- Aim of the exercise: Out of the material that follows, write out exactly the lines from the line with "(421, 340) = (406, 111): blue" to the line with "(630, 525) = (584, 84): blue", both ends included, and no others.

- Extracted records:
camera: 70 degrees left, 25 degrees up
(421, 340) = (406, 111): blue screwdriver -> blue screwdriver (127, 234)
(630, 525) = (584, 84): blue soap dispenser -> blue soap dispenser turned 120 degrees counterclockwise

==

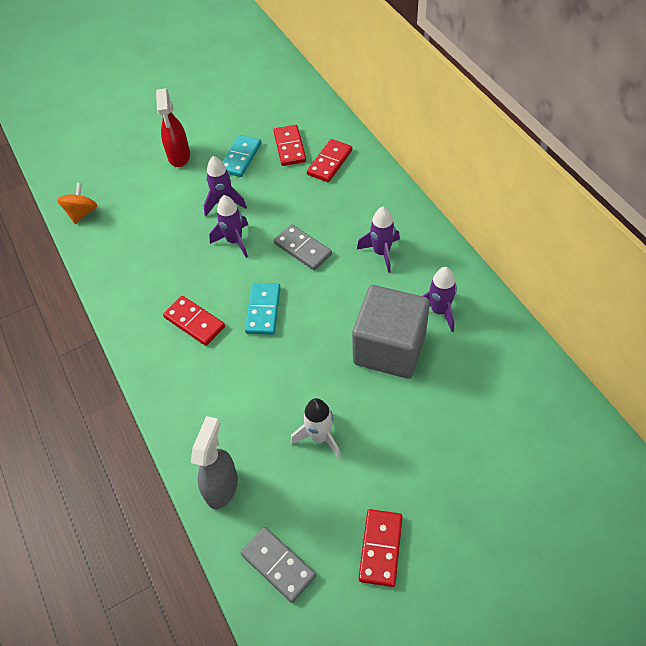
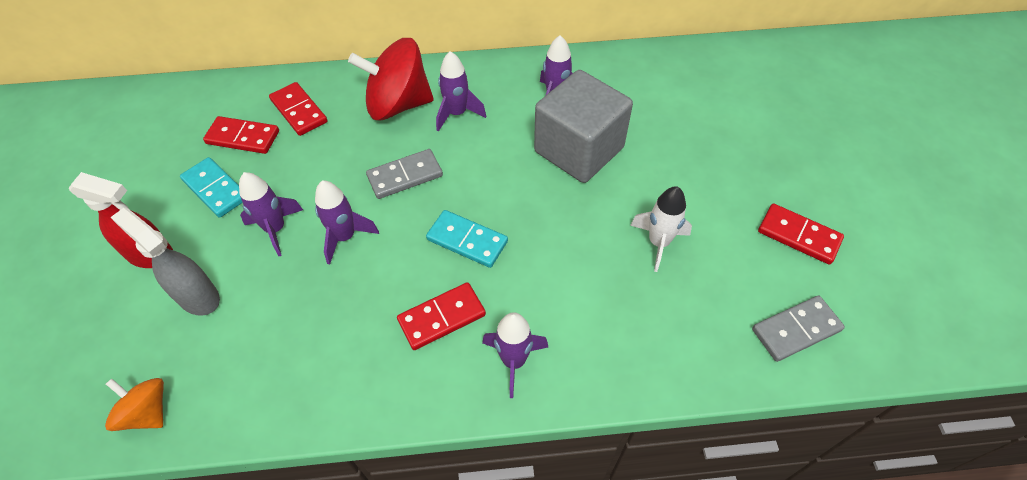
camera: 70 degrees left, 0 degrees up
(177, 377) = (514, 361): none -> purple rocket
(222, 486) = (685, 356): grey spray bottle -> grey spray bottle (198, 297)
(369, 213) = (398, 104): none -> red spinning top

--

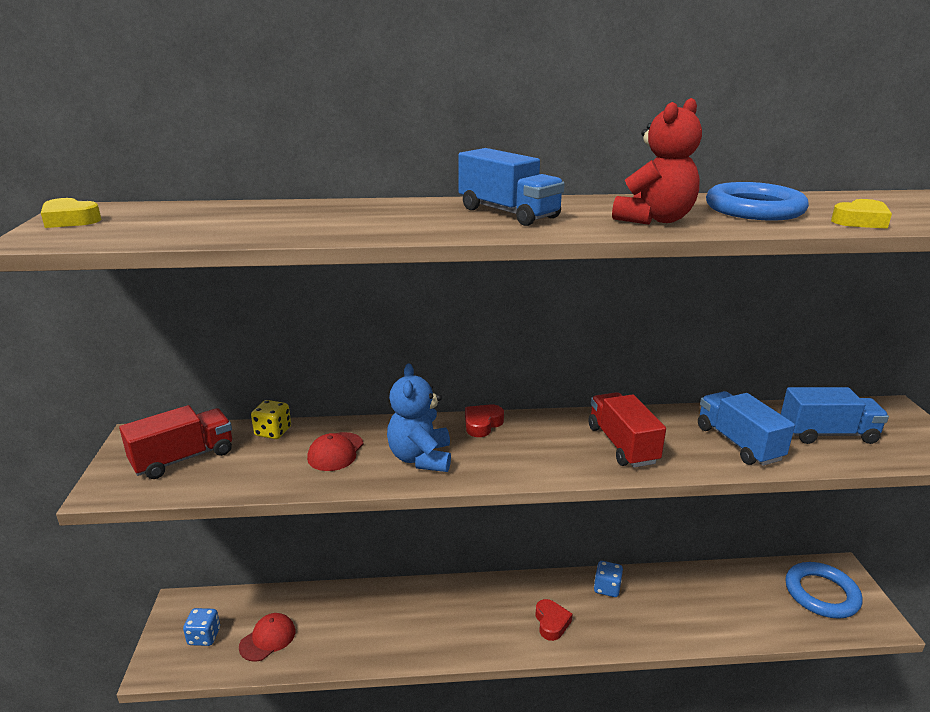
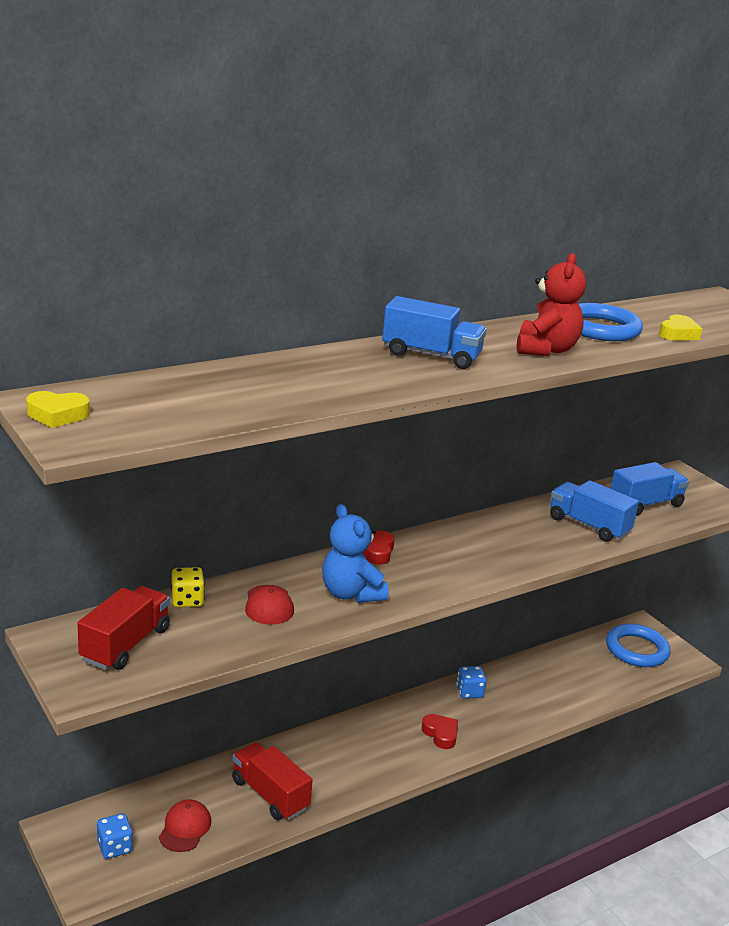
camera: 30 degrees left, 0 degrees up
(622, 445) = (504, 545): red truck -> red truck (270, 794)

- Result for this exercise:
(421, 340) = (406, 111): blue screwdriver -> blue screwdriver (127, 234)
(630, 525) = (584, 84): blue soap dispenser -> blue soap dispenser turned 120 degrees counterclockwise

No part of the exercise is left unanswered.